▶ _What you are asked to do_
What you return must be the data below, word for word, without any images.

:: Provided information ::

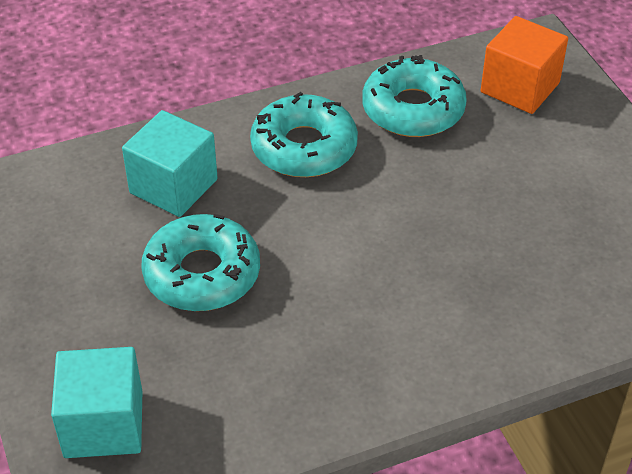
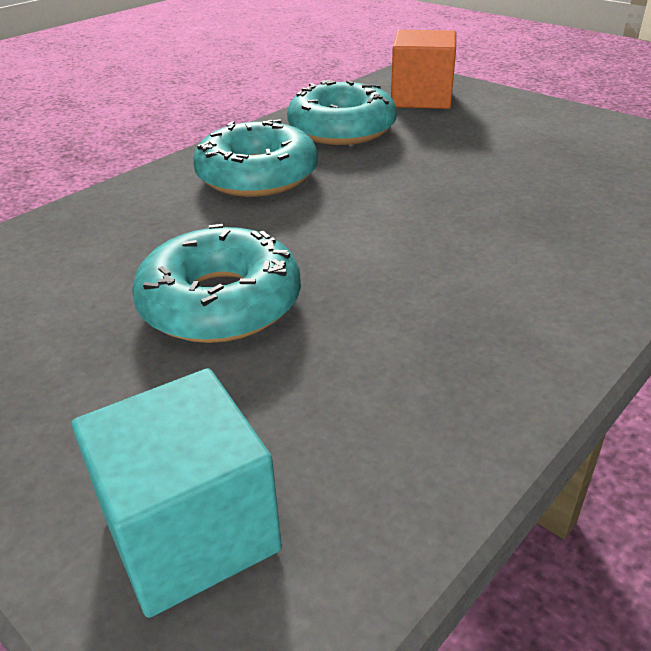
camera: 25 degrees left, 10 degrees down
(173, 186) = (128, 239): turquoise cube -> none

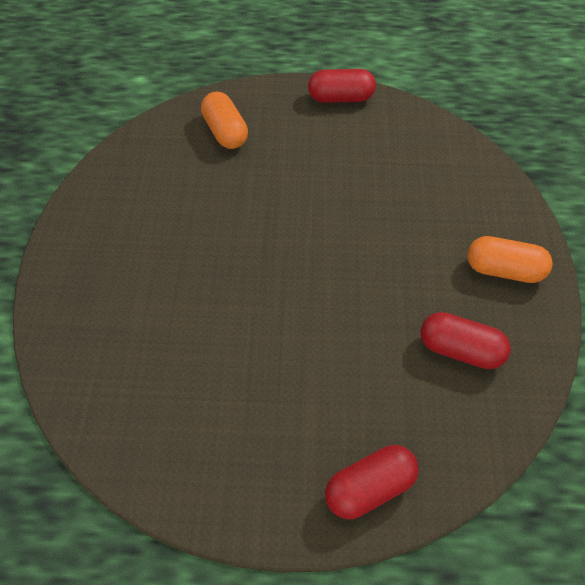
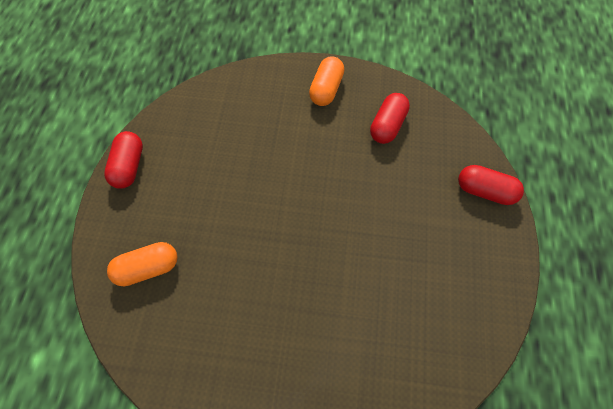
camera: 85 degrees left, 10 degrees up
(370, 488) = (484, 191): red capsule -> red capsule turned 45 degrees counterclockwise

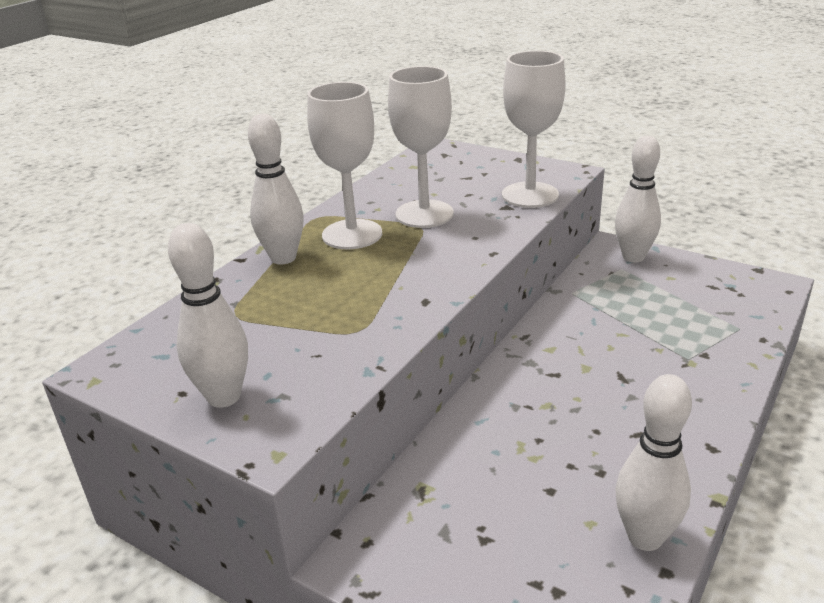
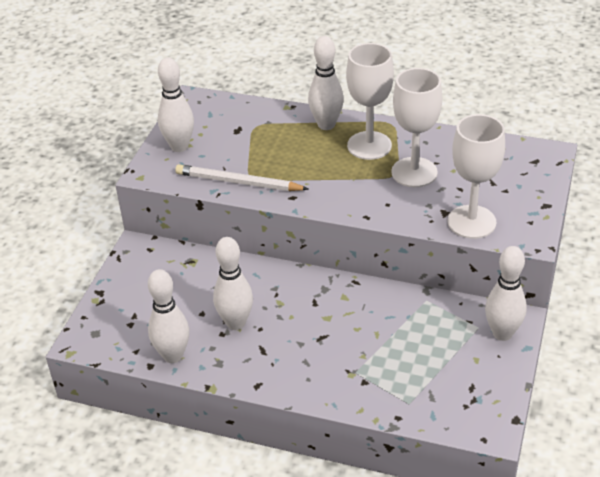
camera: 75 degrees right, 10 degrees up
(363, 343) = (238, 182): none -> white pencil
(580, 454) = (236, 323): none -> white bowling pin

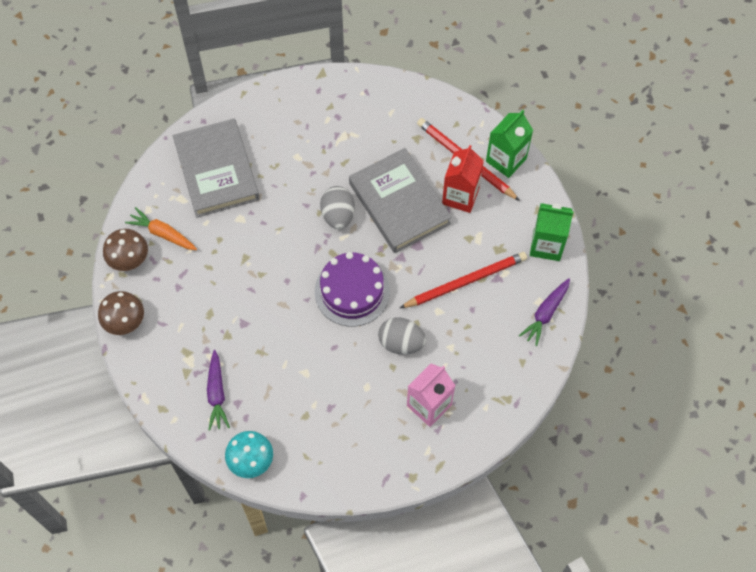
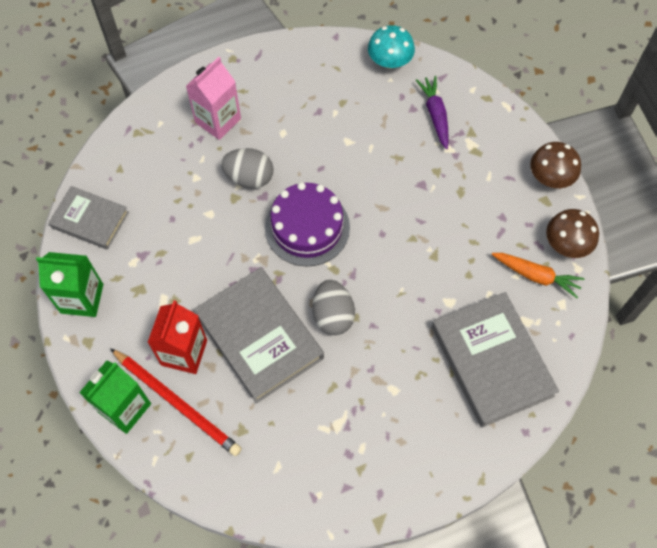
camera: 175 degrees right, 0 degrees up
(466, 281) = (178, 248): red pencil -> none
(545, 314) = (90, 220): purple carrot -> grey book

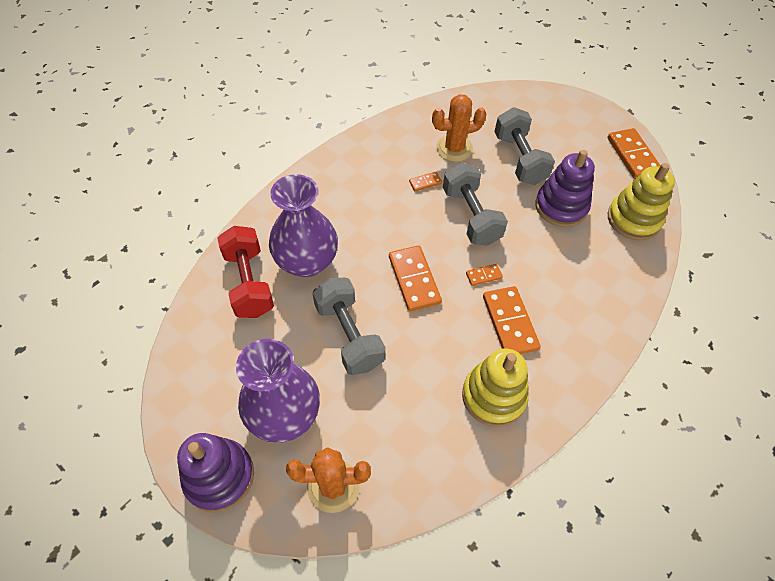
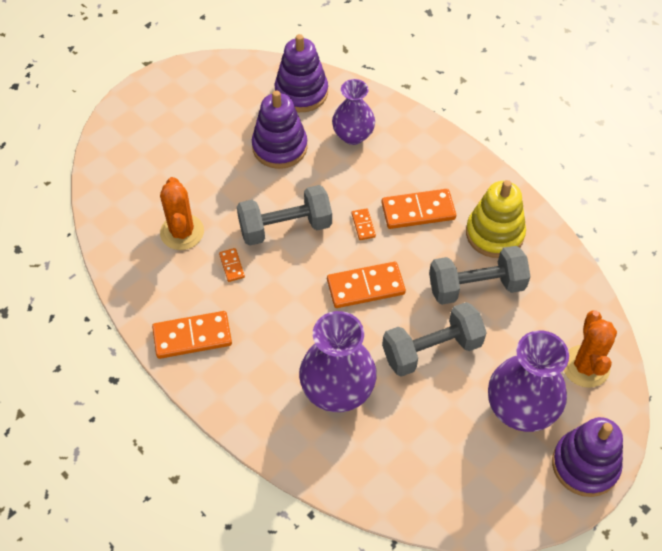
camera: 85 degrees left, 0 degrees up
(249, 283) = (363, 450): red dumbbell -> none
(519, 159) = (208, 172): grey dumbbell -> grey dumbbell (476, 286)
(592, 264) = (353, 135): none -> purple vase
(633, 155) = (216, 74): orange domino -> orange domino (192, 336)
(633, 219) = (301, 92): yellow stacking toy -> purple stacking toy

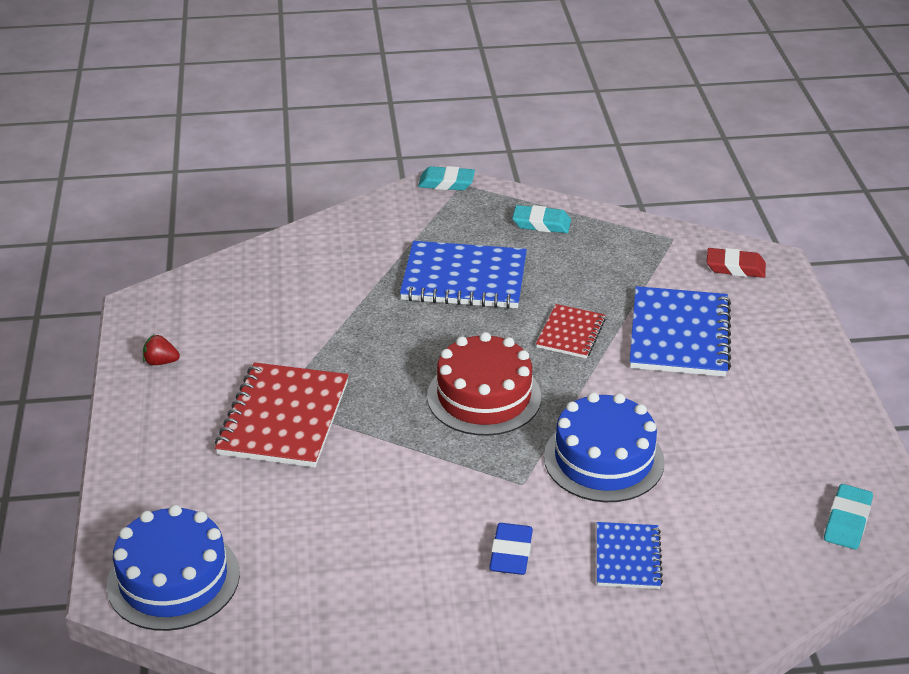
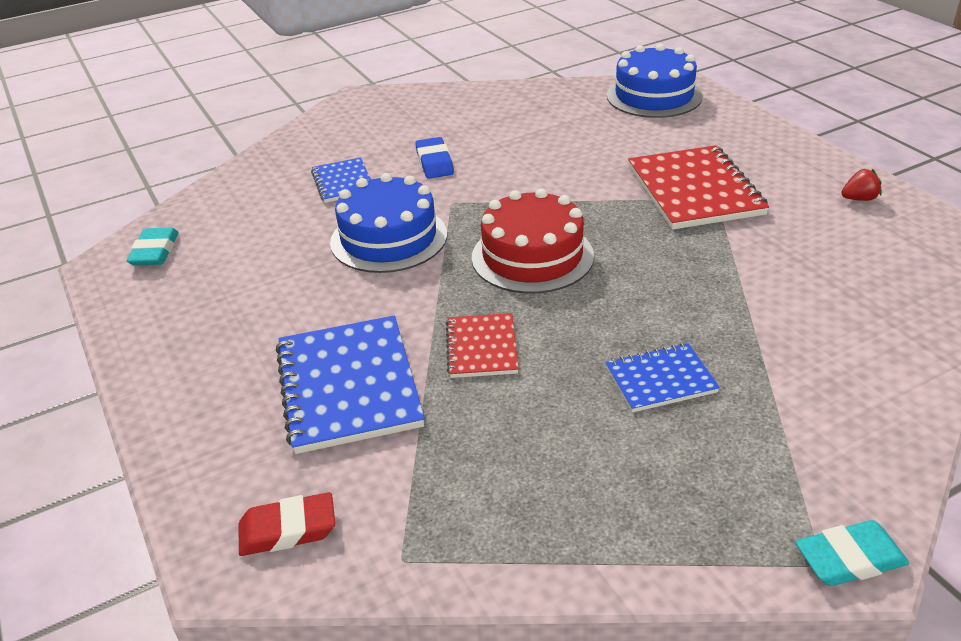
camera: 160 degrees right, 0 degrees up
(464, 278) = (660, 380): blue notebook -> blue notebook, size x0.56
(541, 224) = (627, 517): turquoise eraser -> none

:::

▶ _Answer box_
camera: 25 degrees left, 10 degrees down
(173, 186) = (128, 239): turquoise cube -> none

camera: 85 degrees left, 10 degrees up
(370, 488) = (484, 191): red capsule -> red capsule turned 45 degrees counterclockwise

camera: 75 degrees right, 10 degrees up
(363, 343) = (238, 182): none -> white pencil
(580, 454) = (236, 323): none -> white bowling pin

camera: 175 degrees right, 0 degrees up
(466, 281) = (178, 248): red pencil -> none
(545, 314) = (90, 220): purple carrot -> grey book

camera: 85 degrees left, 0 degrees up
(249, 283) = (363, 450): red dumbbell -> none
(519, 159) = (208, 172): grey dumbbell -> grey dumbbell (476, 286)
(592, 264) = (353, 135): none -> purple vase
(633, 155) = (216, 74): orange domino -> orange domino (192, 336)
(633, 219) = (301, 92): yellow stacking toy -> purple stacking toy

camera: 160 degrees right, 0 degrees up
(464, 278) = (660, 380): blue notebook -> blue notebook, size x0.56
(541, 224) = (627, 517): turquoise eraser -> none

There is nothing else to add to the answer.